◆ **EXERCISE INSTRUCTIONS**:
Going through the material underneath, give only the number of lines that contain "blue".

◆ **RAW DATA**:
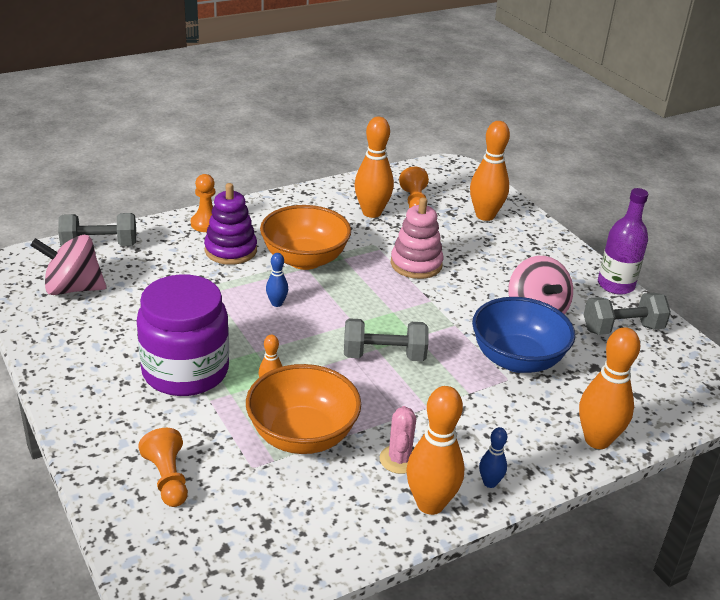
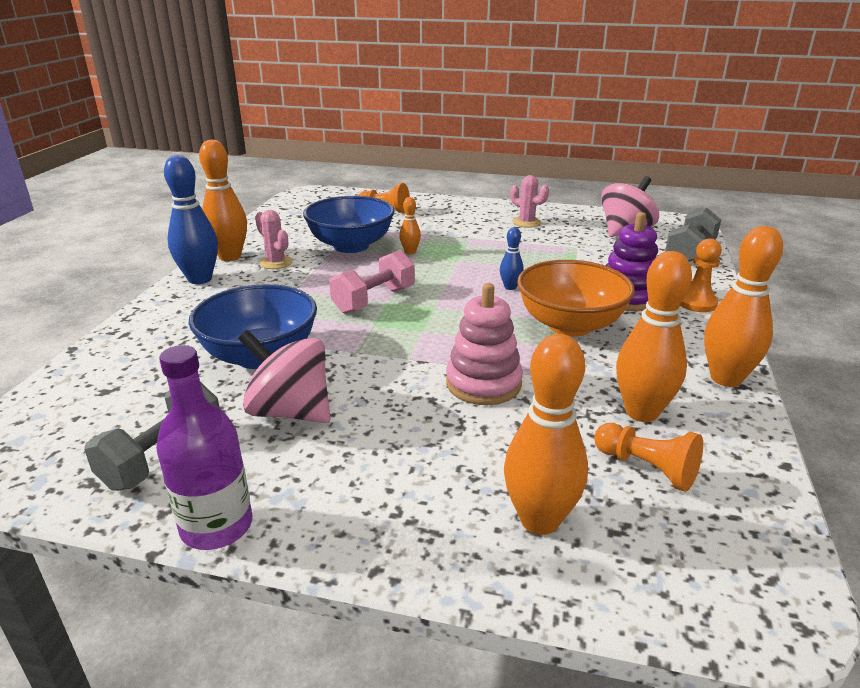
camera: 135 degrees right, 5 degrees down
purple jar [137,274,229,396] -> none
orange bowl [246,364,361,454] -> blue bowl [303,196,394,253]
grey dumbbell [344,318,428,361] -> pink dumbbell [329,250,415,314]
blue bowling pin [479,427,507,488] -> blue bowling pin [164,155,218,284], size x2.01
orange bowling pin [579,327,640,449] -> orange bowling pin moved to [704,226,783,387]
none -> pink cactus [510,175,549,228]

◆ **RESPONSE FOR THIS EXERCISE**:
2